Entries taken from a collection
——

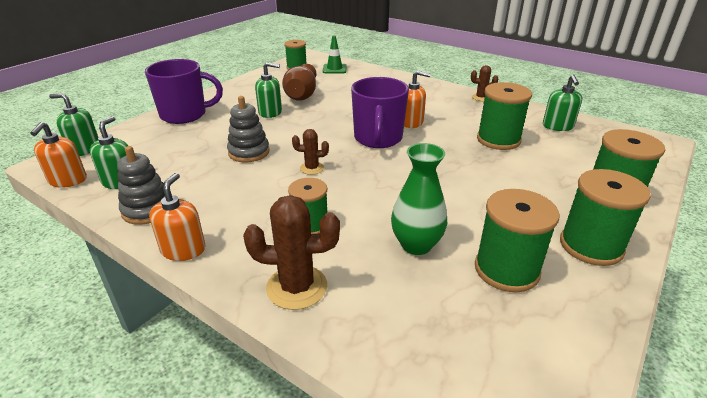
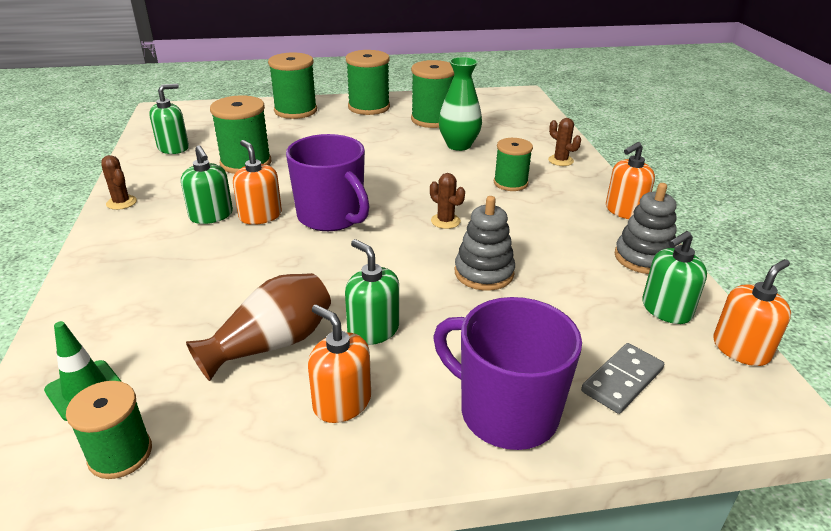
camera: 135 degrees left, 0 degrees up
(84, 149) = (717, 412): green soap dispenser -> green soap dispenser (211, 215)
(137, 142) = (622, 380): none -> grey domino
(250, 95) = (342, 402): none -> orange soap dispenser
(297, 287) = (560, 160): brown cactus -> brown cactus, size x0.56
(378, 138) = (331, 217): purple mug -> purple mug turned 90 degrees clockwise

——

§ **PROBLEM TO WORK ON**:
Exact copies of the line containing "(84, 149) = (717, 412): green" and of every line after it through the end of the entries are all that should be output.

§ **ANSWER BELOW**:
(84, 149) = (717, 412): green soap dispenser -> green soap dispenser (211, 215)
(137, 142) = (622, 380): none -> grey domino
(250, 95) = (342, 402): none -> orange soap dispenser
(297, 287) = (560, 160): brown cactus -> brown cactus, size x0.56
(378, 138) = (331, 217): purple mug -> purple mug turned 90 degrees clockwise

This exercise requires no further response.